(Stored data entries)
..........

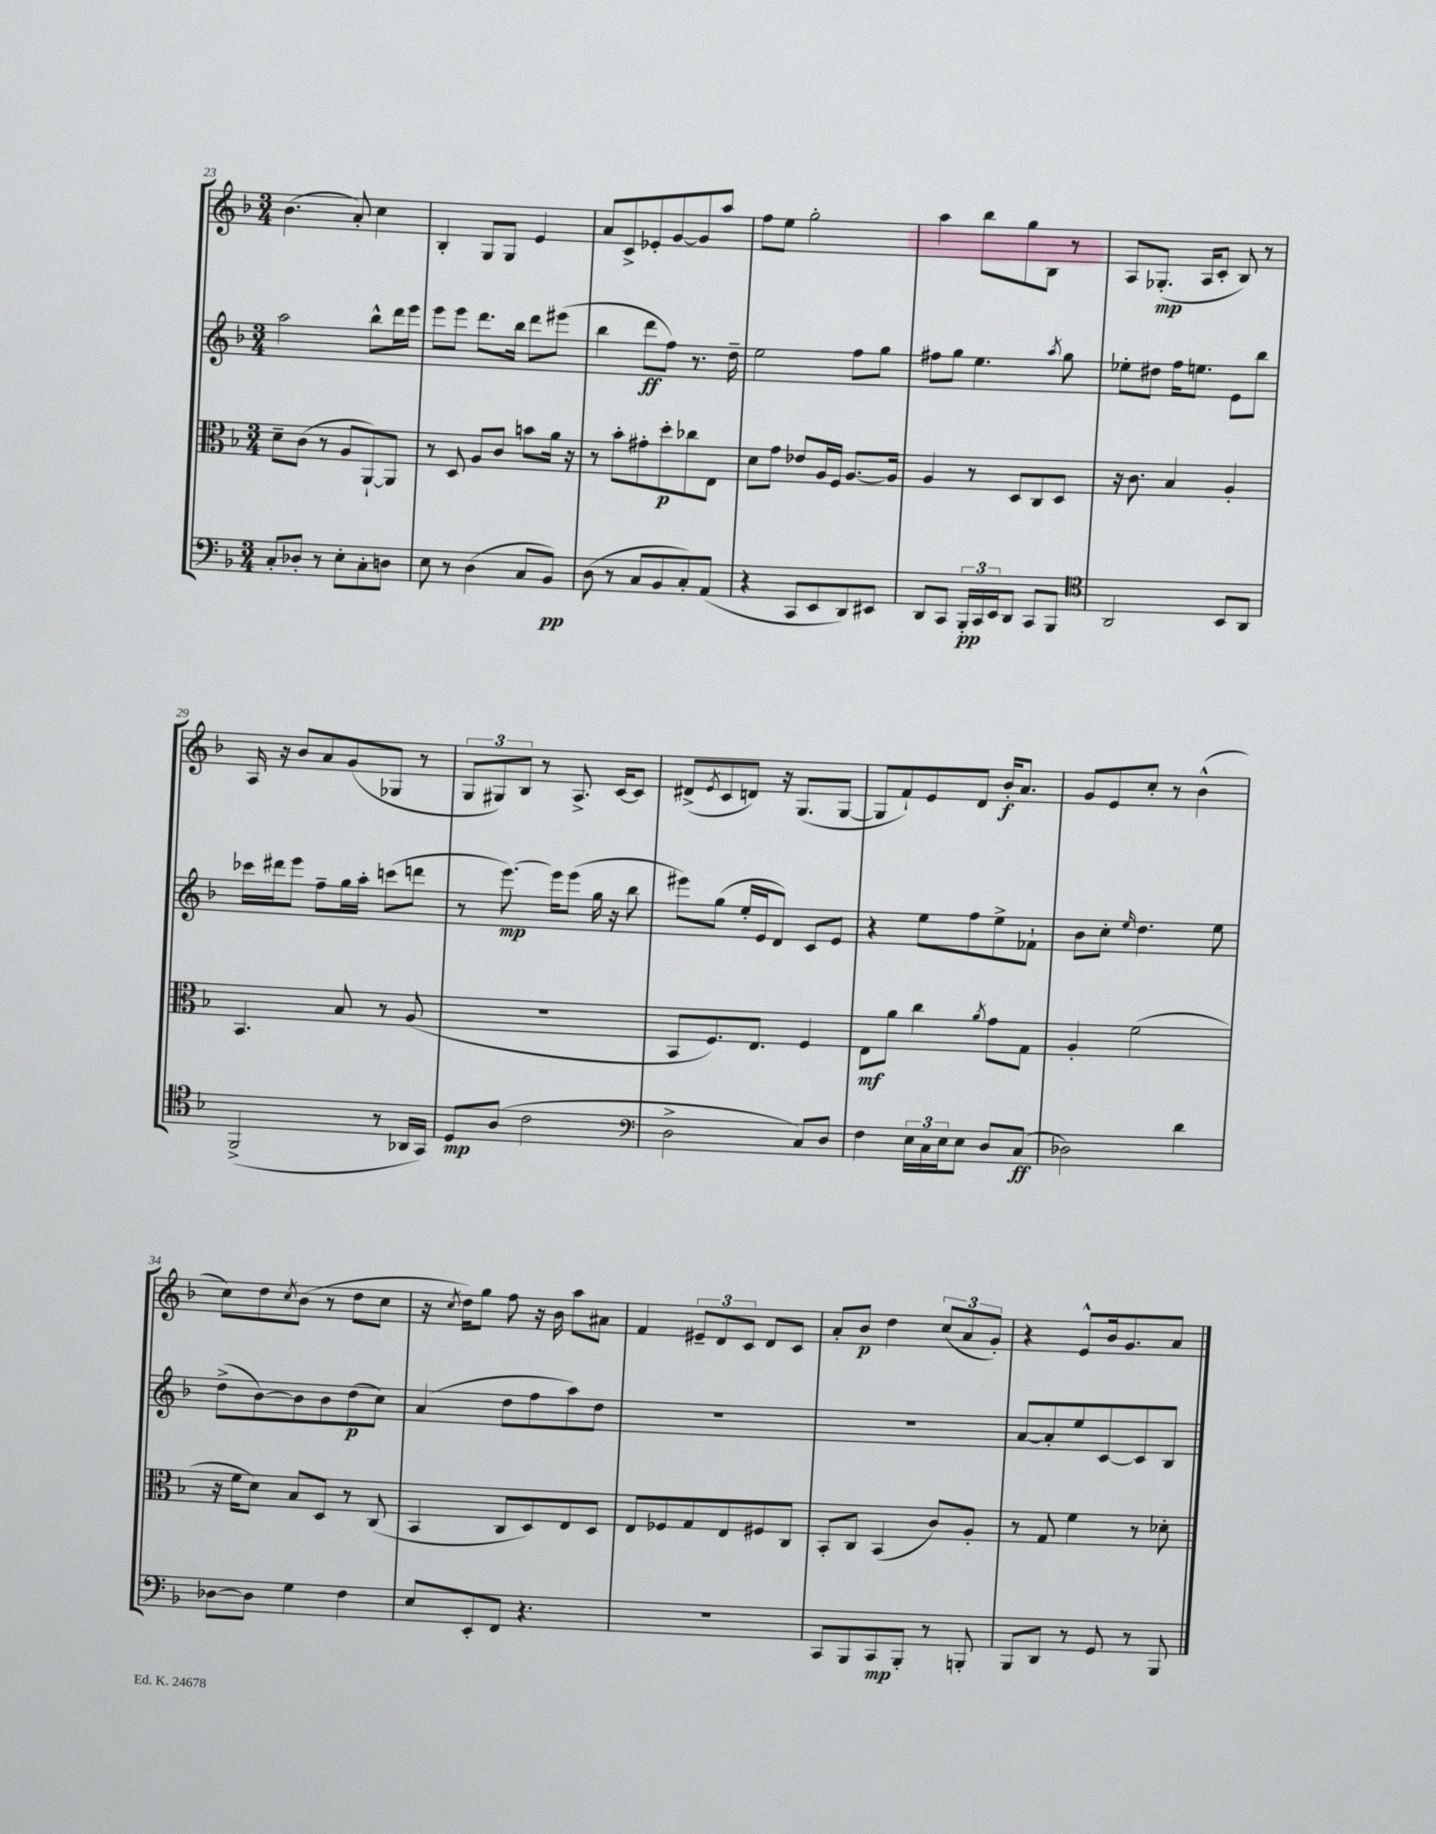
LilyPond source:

<<
\new StaffGroup <<
\new Staff = "s0" {
    \clef treble \key f \major \numericTimeSignature \time 3/4
    bes'4.( a'8-.) c''4 |
    bes4-. g8 g8 e'4 |
    a'8 c'8-> ees'8-. g'8~ g'8 a''8 |
    f''8 e''8 g''2-. |
    a''4 bes''8 g''8 bes8 r8 |
    a8 ges8.-.\mp( a16 c'8-. bes8) r8 |
    a16 r16 bes'8 a'8 g'8( ges8 r8 |
    \tuplet 3/2 { g8 gis8) bes8 } r8 a8.-> c'16~ c'8 |
    dis'8->( \acciaccatura { e'8 } c'8 d'8) r16 g8.( g8~ |
    g8 f'8-!) e'8 d'8 bes'16-.\f a'8. |
    g'8 e'8 c''8-. r8 bes'4-^( |
    c''8) d''8 \acciaccatura { c''8 } bes'8( r8 d''8 c''8 |
    r16 \acciaccatura { c''8 } d''16) g''8 f''8 r16 bes'16 a''8 ais'8 |
    f'4 \tuplet 3/2 { eis'8-- d'8 c'8 } d'8 c'8 |
    a'8-. bes'8\p d''4 \tuplet 3/2 { c''8( a'8 g'8-.) } |
    r4 e'8-^ bes'16 g'8. a'8 \bar "|." |
}
\new Staff = "s1" {
    \clef treble \key f \major \numericTimeSignature \time 3/4
    a''2 bes''8-^ d'''16 e'''16 |
    e'''8 e'''8 d'''8. bes''16 d'''8 eis'''8( |
    bes''4 d'''8\ff f''8) r8. d''16-- |
    e''2 f''8 g''8 |
    fis''8 g''8 e''4. \acciaccatura { a''8 } g''8 |
    ees''8-. dis''8 f''16 e''8. e'8 bes''8 |
    ces'''16 dis'''16 e'''8 f''8-- g''16 a''16-. c'''8( d'''8 |
    r8 e'''8.~\mp) e'''16 e'''8( g''16 r16 bes''8 |
    eis'''8) g''8( e''16-. e'16 d'8) c'8 e'8 |
    r4 e''8 f''8 e''8-> fes'8-! |
    bes'8 c''8-. \grace { e''16 } d''4. e''8 |
    d''8->( bes'8~) bes'8 bes'8 d''8\p( c''8) |
    a'4( d''8 f''8 a''8) d''8 |
    R2. |
    R2. |
    a'8~ a'8-. e''8 c'8~ c'8 bes8 \bar "|." |
}
\new Staff = "s2" {
    \clef alto \key f \major \numericTimeSignature \time 3/4
    d'8-- c'8( r8 a8 a,8~-!) a,8 |
    r8 d8 a8 c'8 b'8 a'16 r16 |
    r8 bes'8-. gis'8-. d''8-.\p ces''8 e8 |
    d'8 g'8 ees'8 a16 f16 a8.~ a16 |
    a4 r8 d8 c8 d8 |
    r16 c'8. bes4 a4-. |
    bes,4. bes8 r8 a8( |
    R2. |
    bes,8 f8.) e8. f4 |
    e8\mf a'8 c''4 \acciaccatura { a'8 } g'8 g8 |
    a4-. f'2( |
    r16 f'16 d'8) bes8 d8 r8 c8( |
    bes,4 c8 d8) e8 d8 |
    e8 fes8 g8 e8 fis8 c8 |
    bes,8-. c8 bes,4( c'8) a8-. |
    r8 g8 f'4 r8 des'8-. \bar "|." |
}
\new Staff = "s3" {
    \clef bass \key f \major \numericTimeSignature \time 3/4
    c8-. des8-. r8 e8-. c8-. d8 |
    e8 r8 d4( c8 bes,8\pp) |
    d8( r8 c8 bes,8 c8-.) a,8( |
    r4 c,8 e,8 d,8) eis,8 |
    d,8 c,8 \tuplet 3/2 { bes,,16-.\pp c,16 e,16 } d,8 c,8 bes,,8 |
    \clef tenor a,2 bes,8 a,8 |
    f,2->( r8 aes,16 g,16) |
    d8\mp a8( c'2 |
    \clef bass d2-> c8) d8 |
    f4 \tuplet 3/2 { e16 c16 e16 } e8 d8 c8\ff( |
    des2) d'4 |
    des8~ des8 g4 f4 |
    e8 e,8-. f,8 r4. |
    R2. |
    c,8 bes,,8 c,8\mp bes,,8-. r8 b,,8-. |
    bes,,8 d,8 r8 g,8 r8 bes,,8 \bar "|." |
}
>>
>>
\layout { \context { \Score currentBarNumber = #23 } }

..........

Pull out every line of the data above that contains the string "clef", and list only those lines.

• _TASK ANSWER_:
    \clef treble \key f \major \numericTimeSignature \time 3/4
    \clef treble \key f \major \numericTimeSignature \time 3/4
    \clef alto \key f \major \numericTimeSignature \time 3/4
    \clef bass \key f \major \numericTimeSignature \time 3/4
    \clef tenor a,2 bes,8 a,8 |
    \clef bass d2-> c8) d8 |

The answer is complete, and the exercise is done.